* BRIEF *
Please retype the data below line for line and leave out every picture.

* DATASET CONTENT *
-------------------------

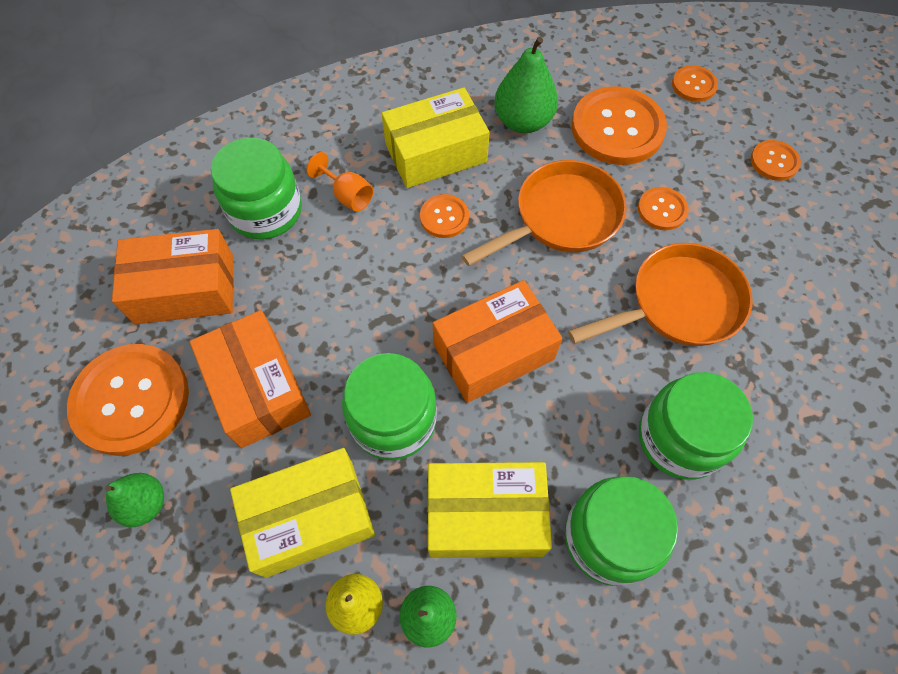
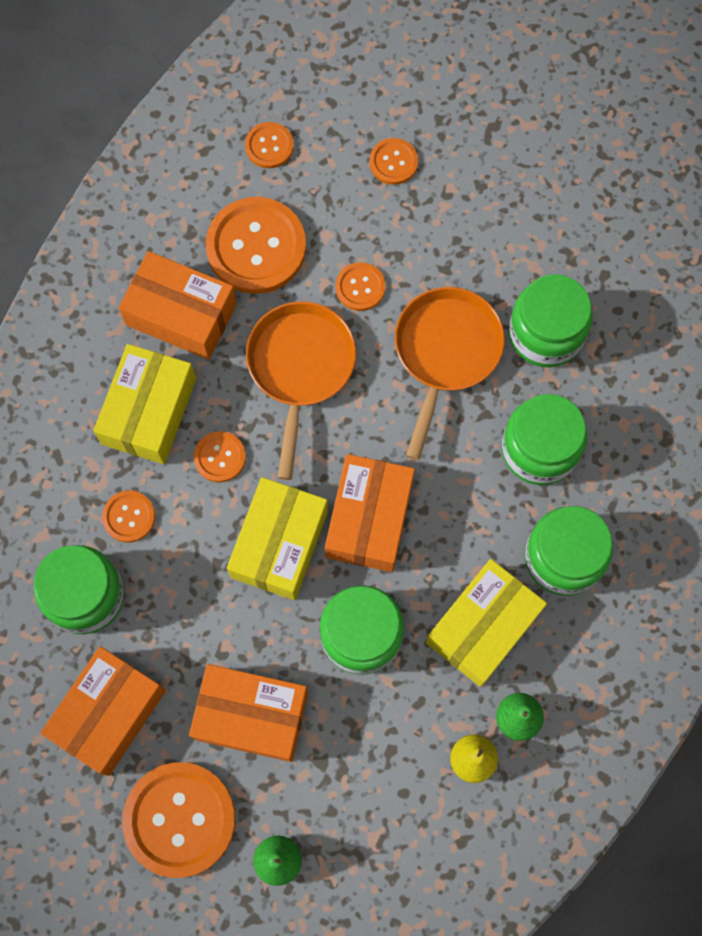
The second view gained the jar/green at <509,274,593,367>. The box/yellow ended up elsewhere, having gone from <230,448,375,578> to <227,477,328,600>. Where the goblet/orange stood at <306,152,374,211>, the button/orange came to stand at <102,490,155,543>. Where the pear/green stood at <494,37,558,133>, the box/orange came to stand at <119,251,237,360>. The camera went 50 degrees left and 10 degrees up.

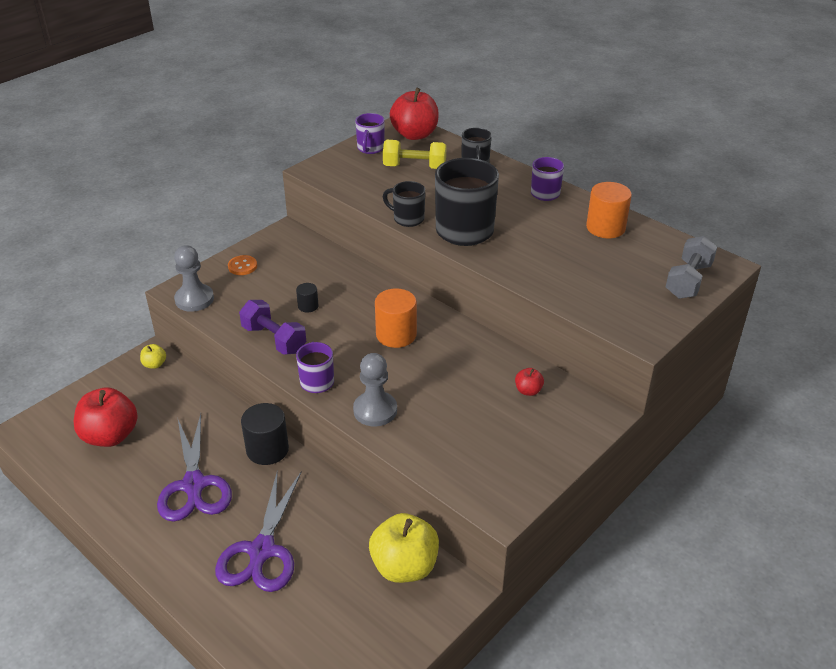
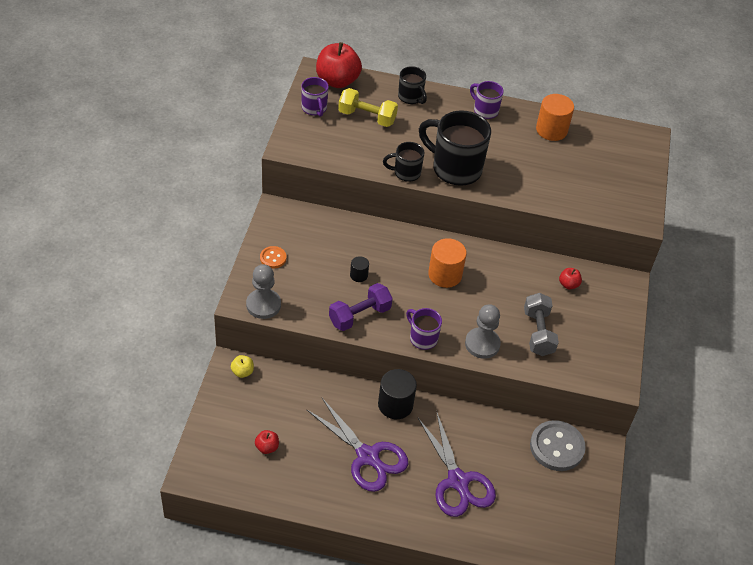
The dumbbell/grey ended up elsewhere, having gone from <666,236,717,299> to <524,293,559,356>. Where the apple/yellow stood at <369,513,439,583>, the button/grey came to stand at <530,420,586,471>. The dumbbell/purple at <239,300,306,355> ended up facing another way, 45 degrees counterclockwise from before. The dumbbell/yellow at <383,140,447,169> ended up facing another way, 45 degrees clockwise from before. The size of the apple/red at <74,387,138,447> changed by a factor of 0.46. The camera went 35 degrees left and 10 degrees up.

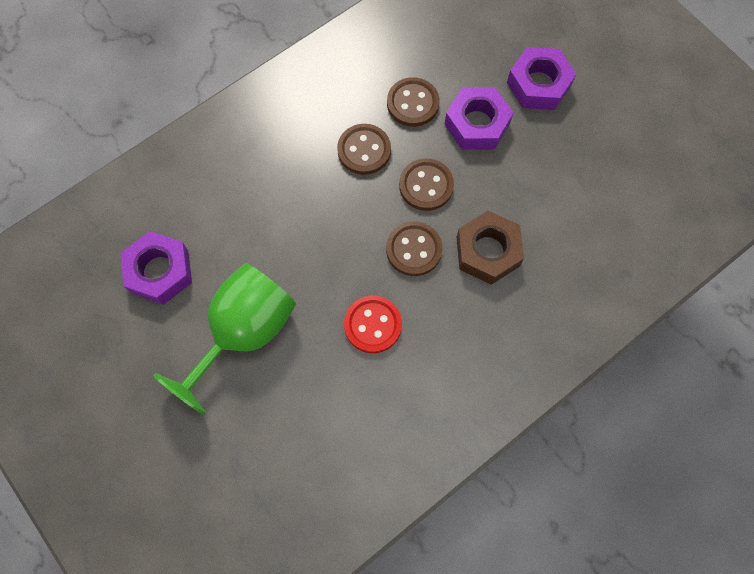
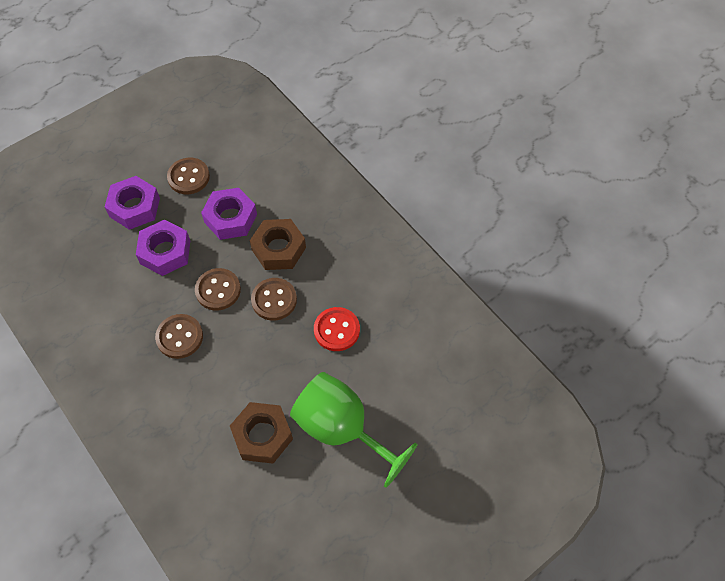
The second view gained the nut/brown at <230,402,293,464>. The nut/purple ended up elsewhere, having gone from <121,231,192,305> to <201,188,257,240>. The button/brown ended up elsewhere, having gone from <387,77,439,127> to <167,158,210,194>. The camera went 90 degrees left and 10 degrees down.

-------------------------

* REPLY *
The second view gained the jar/green at <509,274,593,367>. The box/yellow ended up elsewhere, having gone from <230,448,375,578> to <227,477,328,600>. Where the goblet/orange stood at <306,152,374,211>, the button/orange came to stand at <102,490,155,543>. Where the pear/green stood at <494,37,558,133>, the box/orange came to stand at <119,251,237,360>. The camera went 50 degrees left and 10 degrees up.

The dumbbell/grey ended up elsewhere, having gone from <666,236,717,299> to <524,293,559,356>. Where the apple/yellow stood at <369,513,439,583>, the button/grey came to stand at <530,420,586,471>. The dumbbell/purple at <239,300,306,355> ended up facing another way, 45 degrees counterclockwise from before. The dumbbell/yellow at <383,140,447,169> ended up facing another way, 45 degrees clockwise from before. The size of the apple/red at <74,387,138,447> changed by a factor of 0.46. The camera went 35 degrees left and 10 degrees up.

The second view gained the nut/brown at <230,402,293,464>. The nut/purple ended up elsewhere, having gone from <121,231,192,305> to <201,188,257,240>. The button/brown ended up elsewhere, having gone from <387,77,439,127> to <167,158,210,194>. The camera went 90 degrees left and 10 degrees down.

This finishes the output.